*What to work on*: Find the word "pink" in the data below and copy each line that holds it.

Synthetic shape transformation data
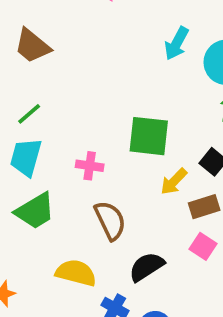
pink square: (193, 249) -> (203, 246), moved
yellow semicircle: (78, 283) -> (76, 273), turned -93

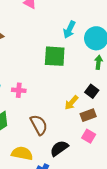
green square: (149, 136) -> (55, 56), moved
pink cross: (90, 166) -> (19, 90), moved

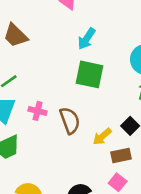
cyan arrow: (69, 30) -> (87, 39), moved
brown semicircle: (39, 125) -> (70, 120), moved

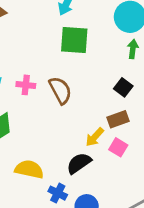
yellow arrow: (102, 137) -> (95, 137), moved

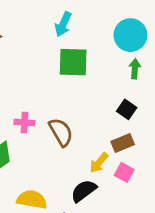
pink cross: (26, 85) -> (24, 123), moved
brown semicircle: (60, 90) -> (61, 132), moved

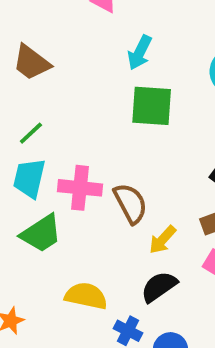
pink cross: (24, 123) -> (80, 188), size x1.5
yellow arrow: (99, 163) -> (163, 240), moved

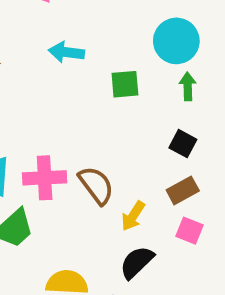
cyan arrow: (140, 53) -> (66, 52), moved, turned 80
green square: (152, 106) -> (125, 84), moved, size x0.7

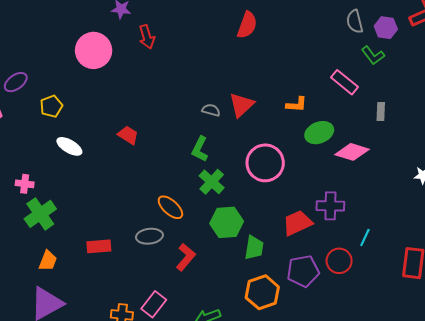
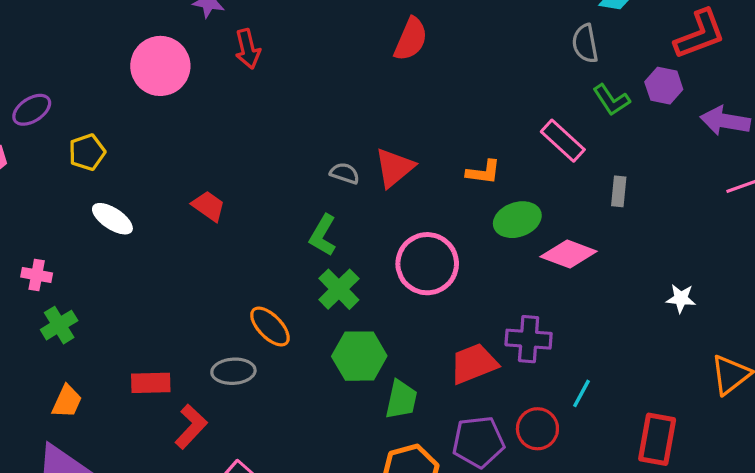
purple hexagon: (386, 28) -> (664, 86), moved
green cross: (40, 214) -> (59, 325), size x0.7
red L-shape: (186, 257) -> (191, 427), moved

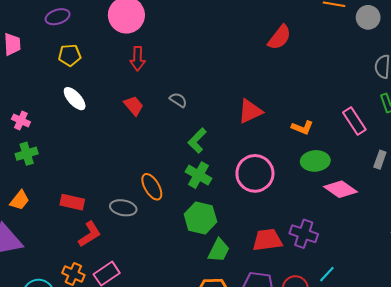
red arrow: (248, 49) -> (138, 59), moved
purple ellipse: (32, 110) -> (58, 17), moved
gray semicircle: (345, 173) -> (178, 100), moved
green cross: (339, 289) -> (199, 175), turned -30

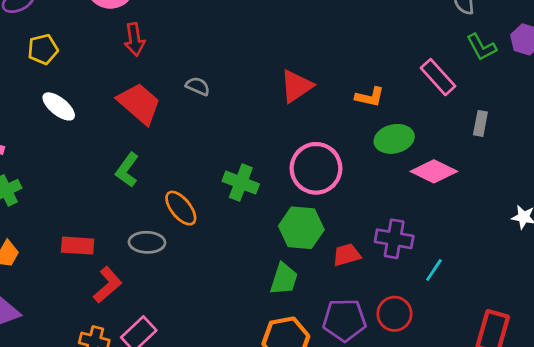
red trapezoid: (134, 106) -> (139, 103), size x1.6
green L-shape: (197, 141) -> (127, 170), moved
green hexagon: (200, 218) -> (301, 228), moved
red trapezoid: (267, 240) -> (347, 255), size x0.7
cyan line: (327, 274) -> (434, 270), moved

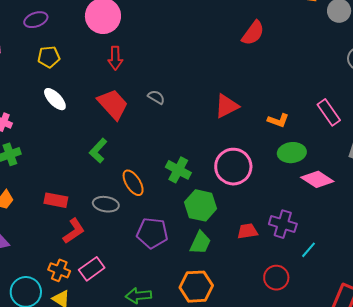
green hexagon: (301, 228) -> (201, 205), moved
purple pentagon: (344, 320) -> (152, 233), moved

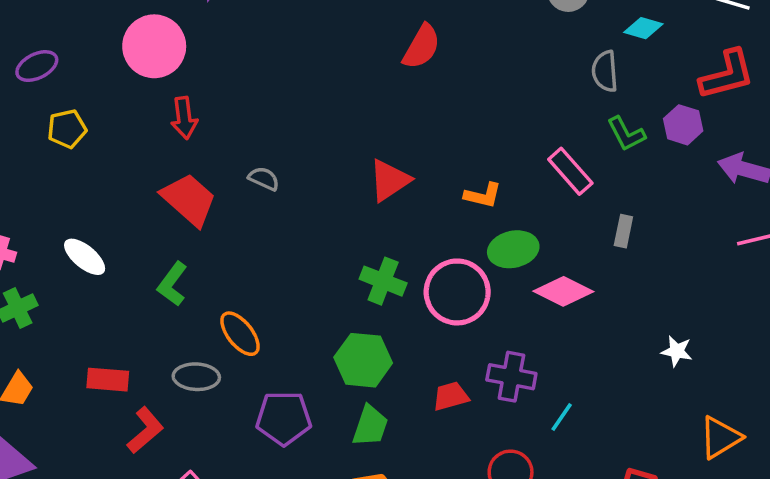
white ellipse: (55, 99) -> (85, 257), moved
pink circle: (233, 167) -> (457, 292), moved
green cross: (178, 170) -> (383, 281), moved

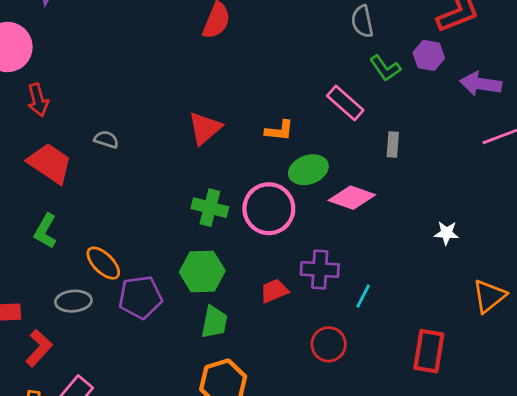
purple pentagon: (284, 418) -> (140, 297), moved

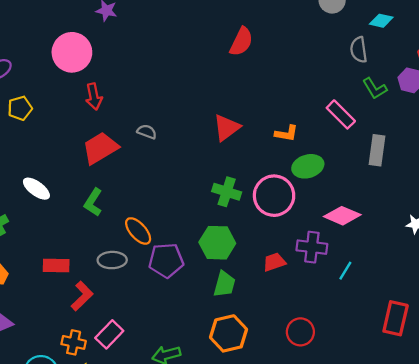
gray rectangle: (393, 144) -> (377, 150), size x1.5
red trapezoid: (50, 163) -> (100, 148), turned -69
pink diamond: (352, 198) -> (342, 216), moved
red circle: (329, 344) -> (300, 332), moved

*Result of this task*:
pink square: (193, 249) -> (203, 246), moved
pink cross: (90, 166) -> (19, 90), moved
pink cross: (26, 85) -> (24, 123), moved
pink cross: (24, 123) -> (80, 188), size x1.5
pink circle: (233, 167) -> (457, 292), moved
pink diamond: (352, 198) -> (342, 216), moved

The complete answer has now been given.